» Your task
Lines from the one containing "RADIO1 pin CE: D13 -> D19" through the final line of the records below are needed, copied exactly, with no pictures.

» Provided material

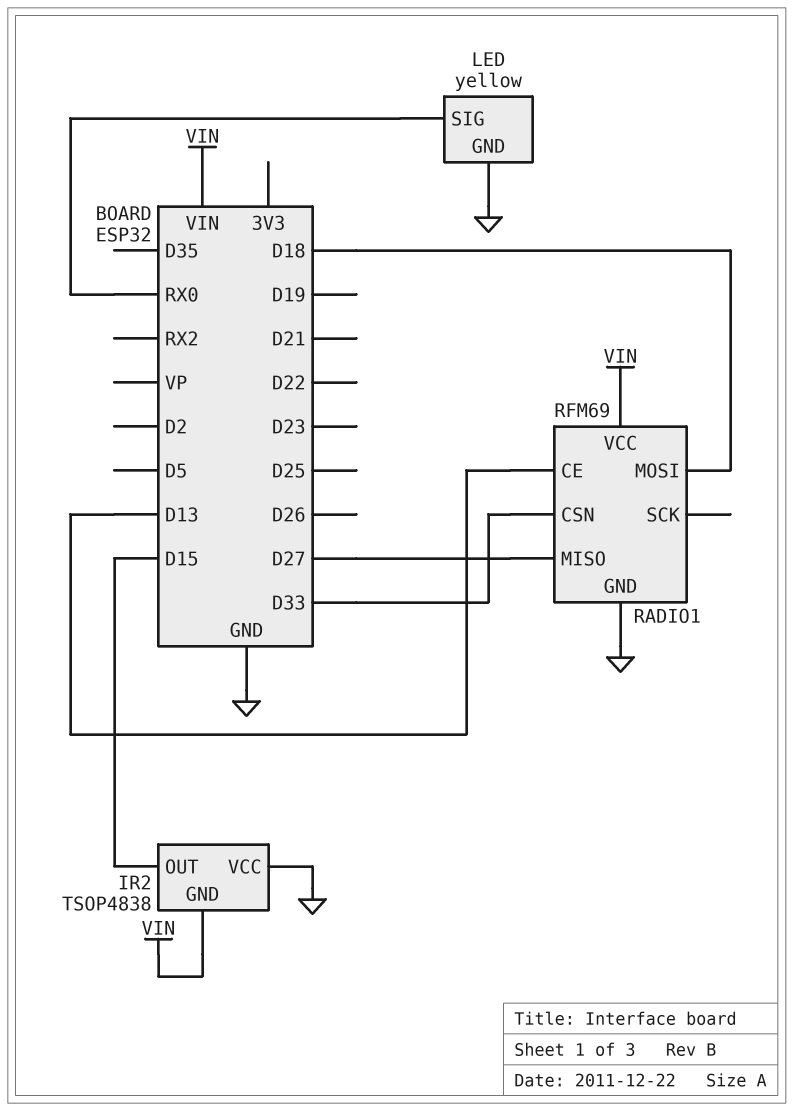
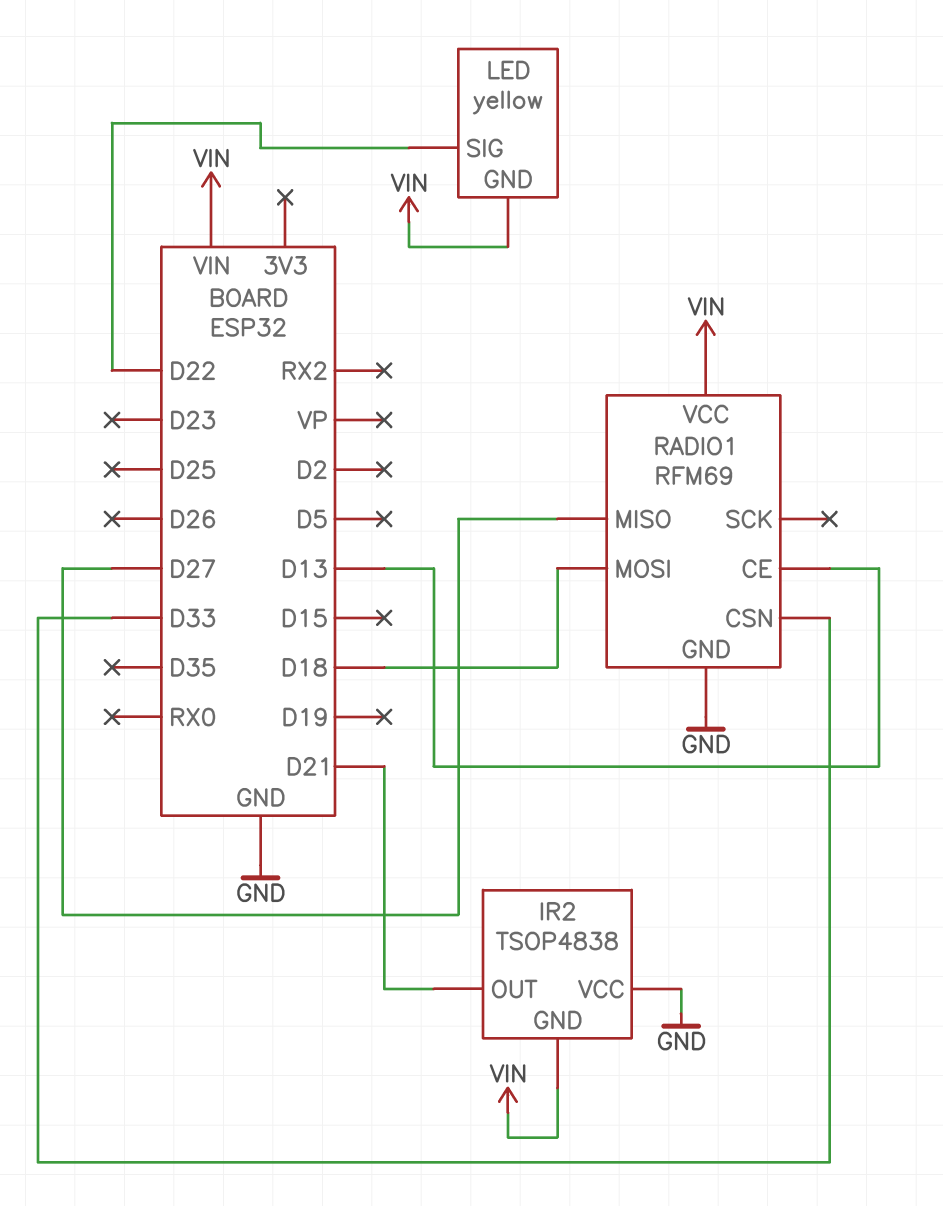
IR2 pin OUT: D15 -> D21
LED pin GND: GND -> VIN
LED pin SIG: RX0 -> D22

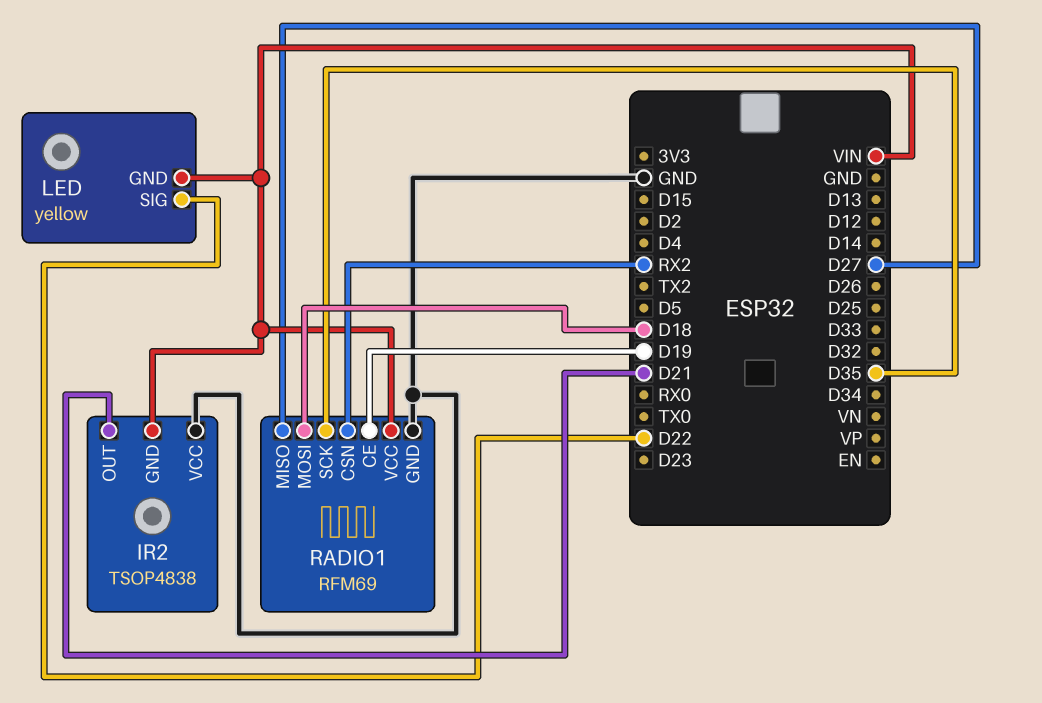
RADIO1 pin CE: D13 -> D19
RADIO1 pin CSN: D33 -> RX2
RADIO1 pin SCK: none -> D35

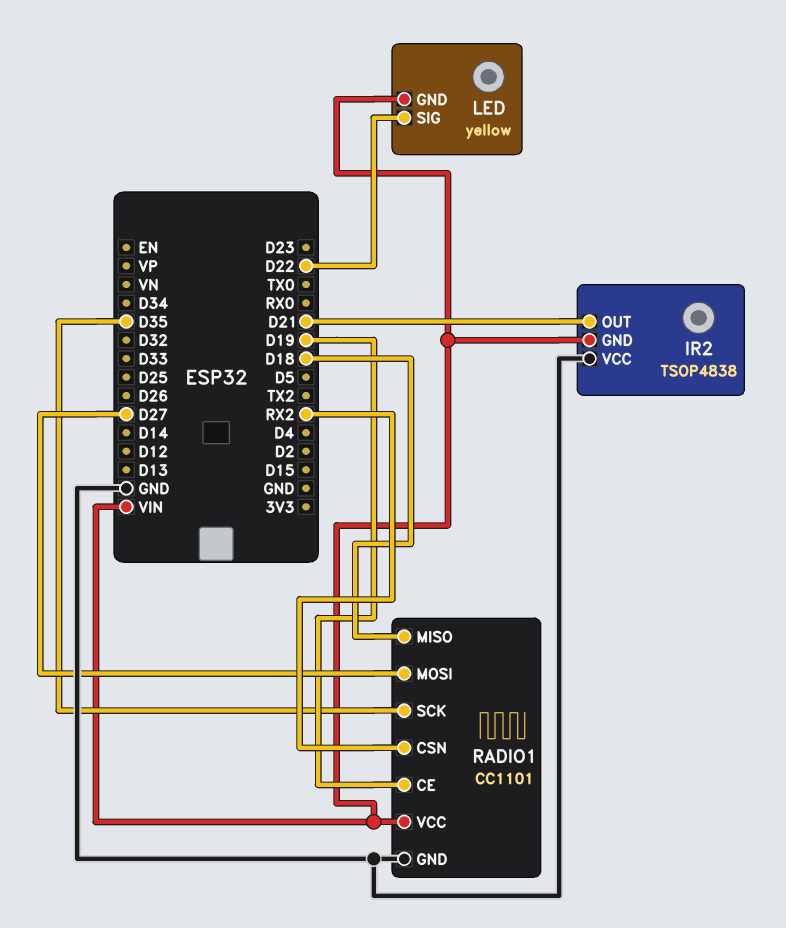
RADIO1: RFM69 -> CC1101
RADIO1 pin MISO: D27 -> D18
RADIO1 pin MOSI: D18 -> D27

» Reply
RADIO1 pin CE: D13 -> D19
RADIO1 pin CSN: D33 -> RX2
RADIO1 pin SCK: none -> D35

RADIO1: RFM69 -> CC1101
RADIO1 pin MISO: D27 -> D18
RADIO1 pin MOSI: D18 -> D27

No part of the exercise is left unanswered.